* _Task_
Quote verbatim the lines in the entries below that run from the line holding "You are a GUI" through the line holding "Find the location", inclusive.

-------- Source records --------

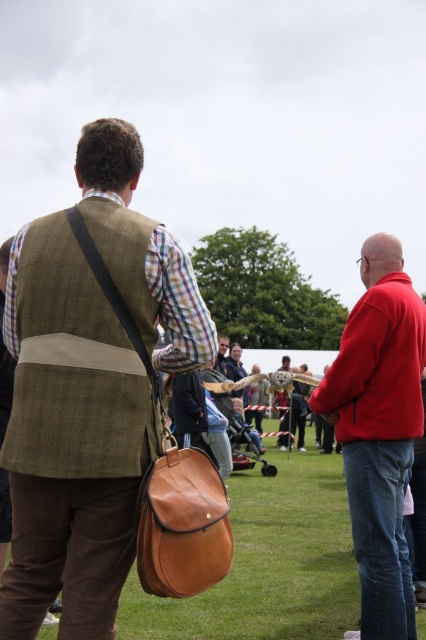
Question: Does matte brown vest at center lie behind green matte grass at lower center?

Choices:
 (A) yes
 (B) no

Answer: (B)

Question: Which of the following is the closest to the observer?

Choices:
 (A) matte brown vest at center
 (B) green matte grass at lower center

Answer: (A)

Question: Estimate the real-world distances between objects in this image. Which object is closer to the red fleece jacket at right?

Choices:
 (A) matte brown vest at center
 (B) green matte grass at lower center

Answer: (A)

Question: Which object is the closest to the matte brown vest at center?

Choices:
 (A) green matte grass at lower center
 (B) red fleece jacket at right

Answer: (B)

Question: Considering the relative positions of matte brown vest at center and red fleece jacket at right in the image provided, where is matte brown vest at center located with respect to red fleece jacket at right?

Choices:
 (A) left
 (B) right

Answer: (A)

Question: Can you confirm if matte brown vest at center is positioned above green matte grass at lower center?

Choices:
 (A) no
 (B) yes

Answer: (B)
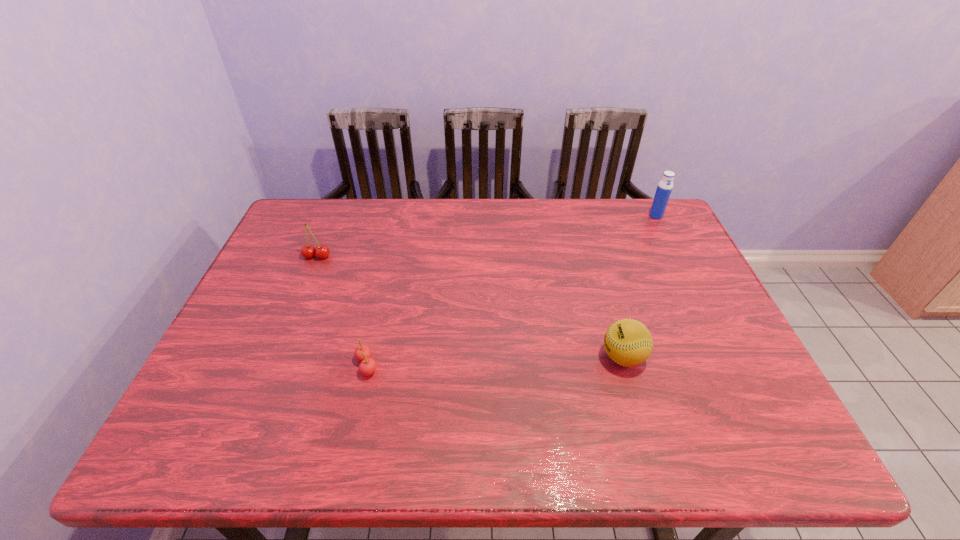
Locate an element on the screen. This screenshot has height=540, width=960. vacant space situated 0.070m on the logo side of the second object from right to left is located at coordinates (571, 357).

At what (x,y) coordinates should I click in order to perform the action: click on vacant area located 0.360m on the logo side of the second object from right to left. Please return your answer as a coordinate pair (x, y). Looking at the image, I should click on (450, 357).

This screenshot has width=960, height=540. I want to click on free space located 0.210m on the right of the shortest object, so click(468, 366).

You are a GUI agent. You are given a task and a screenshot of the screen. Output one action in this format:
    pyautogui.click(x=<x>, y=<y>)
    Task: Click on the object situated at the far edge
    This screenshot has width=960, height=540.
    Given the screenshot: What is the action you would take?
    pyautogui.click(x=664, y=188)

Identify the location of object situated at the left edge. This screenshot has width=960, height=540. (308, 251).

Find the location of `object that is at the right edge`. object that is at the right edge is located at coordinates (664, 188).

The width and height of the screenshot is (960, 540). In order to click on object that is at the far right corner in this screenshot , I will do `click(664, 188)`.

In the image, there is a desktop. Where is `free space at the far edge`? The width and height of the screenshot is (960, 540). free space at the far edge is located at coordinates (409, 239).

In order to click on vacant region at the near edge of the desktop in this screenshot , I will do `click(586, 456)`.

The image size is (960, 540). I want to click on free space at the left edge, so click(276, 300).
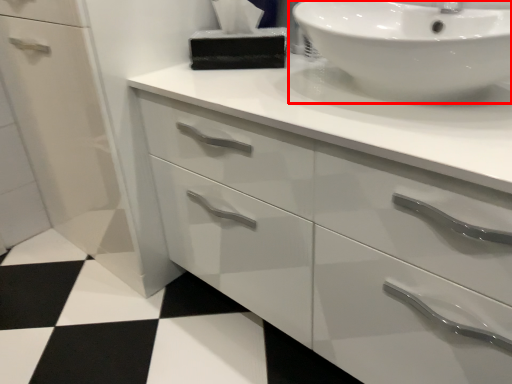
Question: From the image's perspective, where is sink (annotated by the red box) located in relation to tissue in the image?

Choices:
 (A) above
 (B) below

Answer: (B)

--------
-------- Source records --------

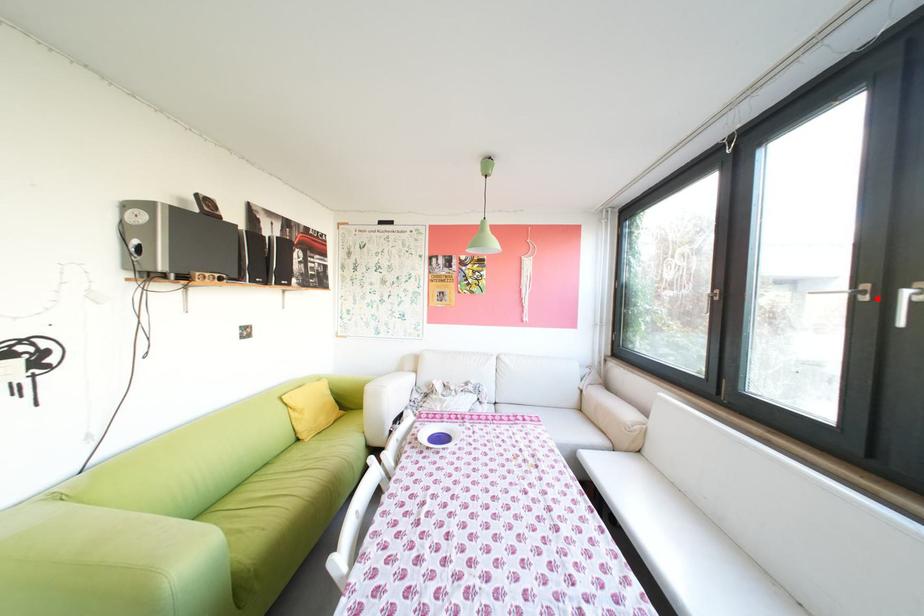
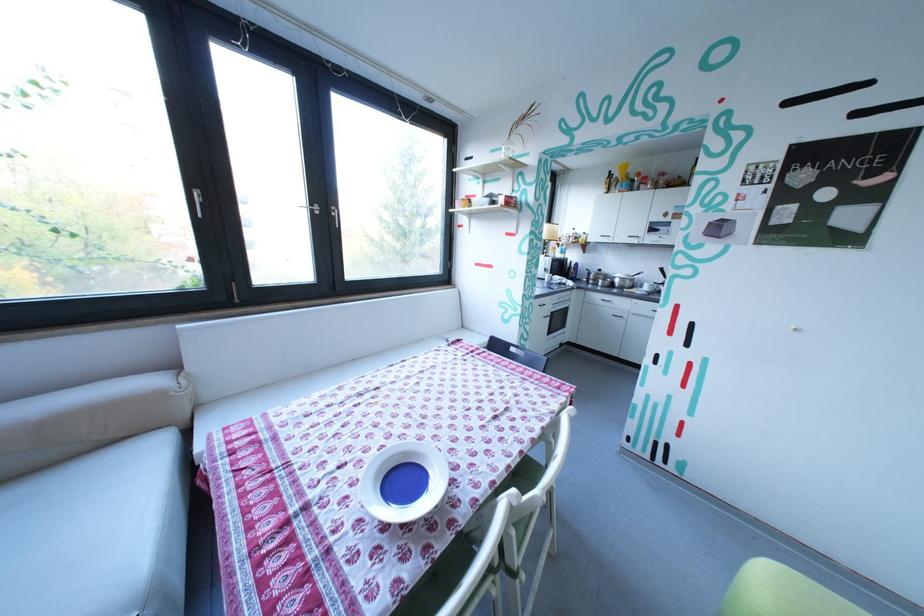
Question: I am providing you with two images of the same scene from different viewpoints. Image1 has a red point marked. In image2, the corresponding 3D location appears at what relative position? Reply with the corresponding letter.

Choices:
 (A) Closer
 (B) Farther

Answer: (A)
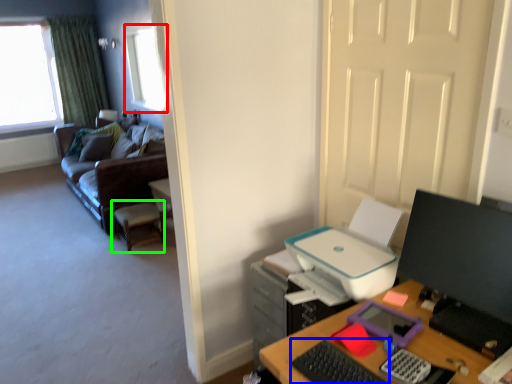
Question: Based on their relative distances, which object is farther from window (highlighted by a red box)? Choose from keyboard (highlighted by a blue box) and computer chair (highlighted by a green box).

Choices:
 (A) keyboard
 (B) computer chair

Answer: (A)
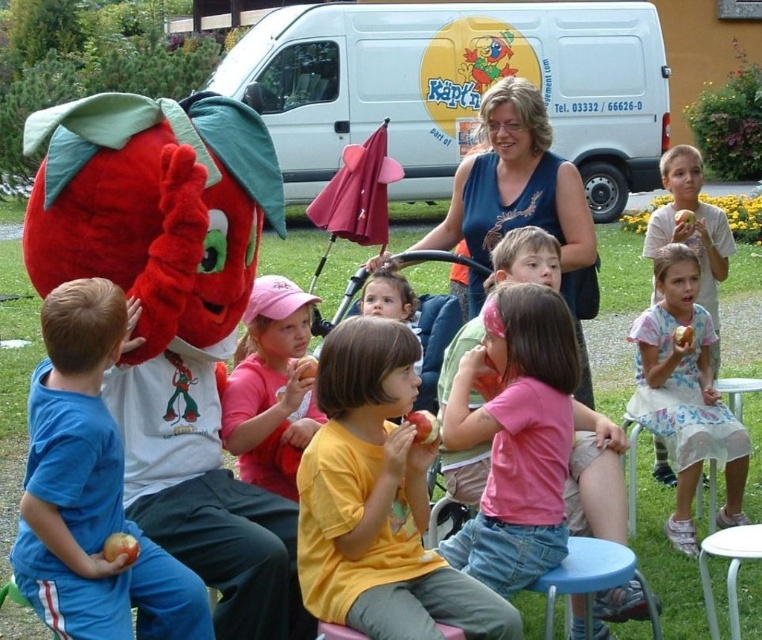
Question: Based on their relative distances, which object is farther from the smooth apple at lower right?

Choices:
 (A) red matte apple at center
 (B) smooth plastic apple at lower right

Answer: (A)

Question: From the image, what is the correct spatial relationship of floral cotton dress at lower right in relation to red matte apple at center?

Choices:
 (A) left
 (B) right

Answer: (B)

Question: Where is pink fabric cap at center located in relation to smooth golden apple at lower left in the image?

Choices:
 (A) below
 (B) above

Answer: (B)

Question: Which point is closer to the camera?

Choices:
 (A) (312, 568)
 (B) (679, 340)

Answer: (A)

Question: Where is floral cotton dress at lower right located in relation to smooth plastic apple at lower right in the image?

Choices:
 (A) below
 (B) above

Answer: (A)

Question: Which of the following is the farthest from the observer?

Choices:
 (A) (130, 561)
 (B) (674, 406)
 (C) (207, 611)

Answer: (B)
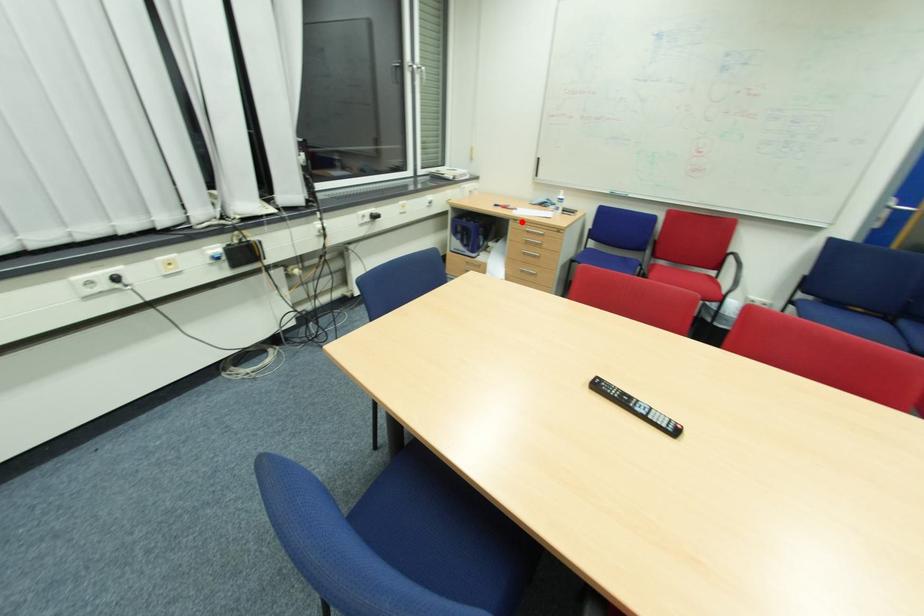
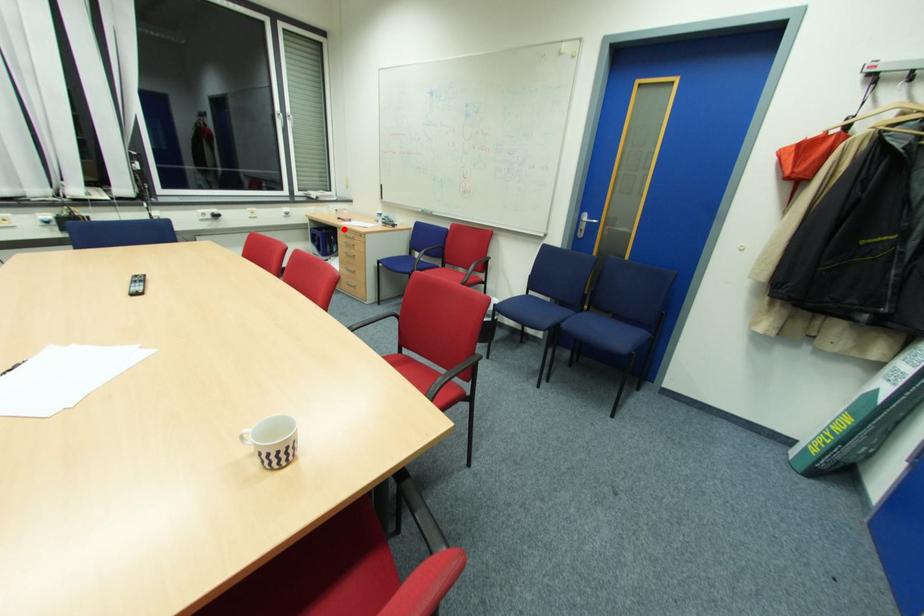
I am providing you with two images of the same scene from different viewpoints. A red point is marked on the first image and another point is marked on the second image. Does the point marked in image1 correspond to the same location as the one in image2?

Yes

--------
-------- Source records --------

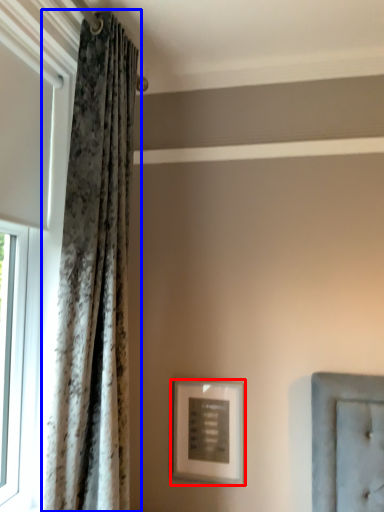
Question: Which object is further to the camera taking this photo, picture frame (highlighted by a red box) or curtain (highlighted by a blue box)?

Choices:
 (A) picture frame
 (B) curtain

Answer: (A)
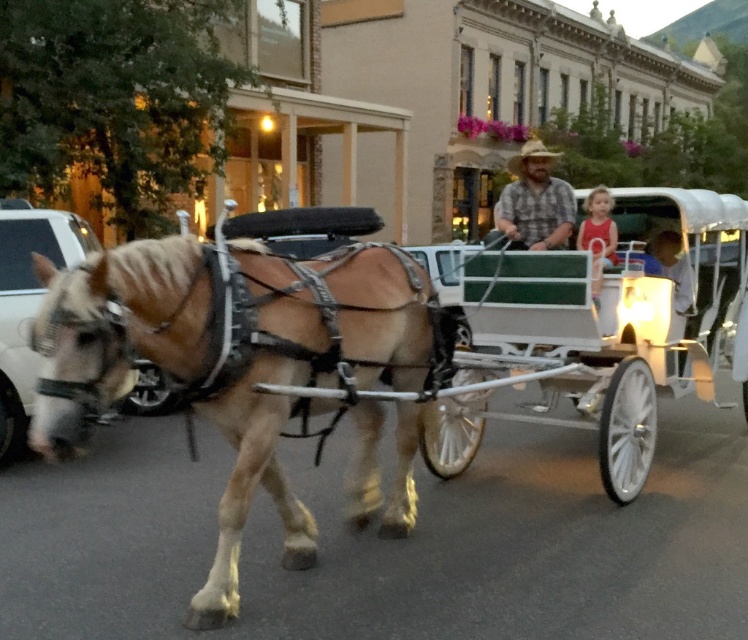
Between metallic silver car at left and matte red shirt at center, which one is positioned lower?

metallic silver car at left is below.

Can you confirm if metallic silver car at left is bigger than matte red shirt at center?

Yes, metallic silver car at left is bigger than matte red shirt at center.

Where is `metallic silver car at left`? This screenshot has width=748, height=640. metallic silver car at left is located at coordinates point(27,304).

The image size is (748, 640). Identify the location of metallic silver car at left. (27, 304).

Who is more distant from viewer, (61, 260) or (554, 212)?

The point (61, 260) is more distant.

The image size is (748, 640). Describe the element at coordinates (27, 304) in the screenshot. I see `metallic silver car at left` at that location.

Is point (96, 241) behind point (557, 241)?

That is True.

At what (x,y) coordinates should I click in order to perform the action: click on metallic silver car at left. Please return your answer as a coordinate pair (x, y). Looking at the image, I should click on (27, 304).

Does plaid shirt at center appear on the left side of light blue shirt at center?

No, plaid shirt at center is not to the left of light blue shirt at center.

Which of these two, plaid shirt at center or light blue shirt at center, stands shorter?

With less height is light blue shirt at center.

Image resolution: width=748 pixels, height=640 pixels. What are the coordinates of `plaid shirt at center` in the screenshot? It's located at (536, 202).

--------

* _Solution to this exercise_
You are a GUI agent. You are given a task and a screenshot of the screen. Output one action in this format:
    pyautogui.click(x=<x>, y=<y>)
    Task: Click on the object situated at the far edge
    This screenshot has width=960, height=540.
    Given the screenshot: What is the action you would take?
    pyautogui.click(x=664, y=188)

Identify the location of object situated at the left edge. This screenshot has width=960, height=540. (308, 251).

Find the location of `object that is at the right edge`. object that is at the right edge is located at coordinates (664, 188).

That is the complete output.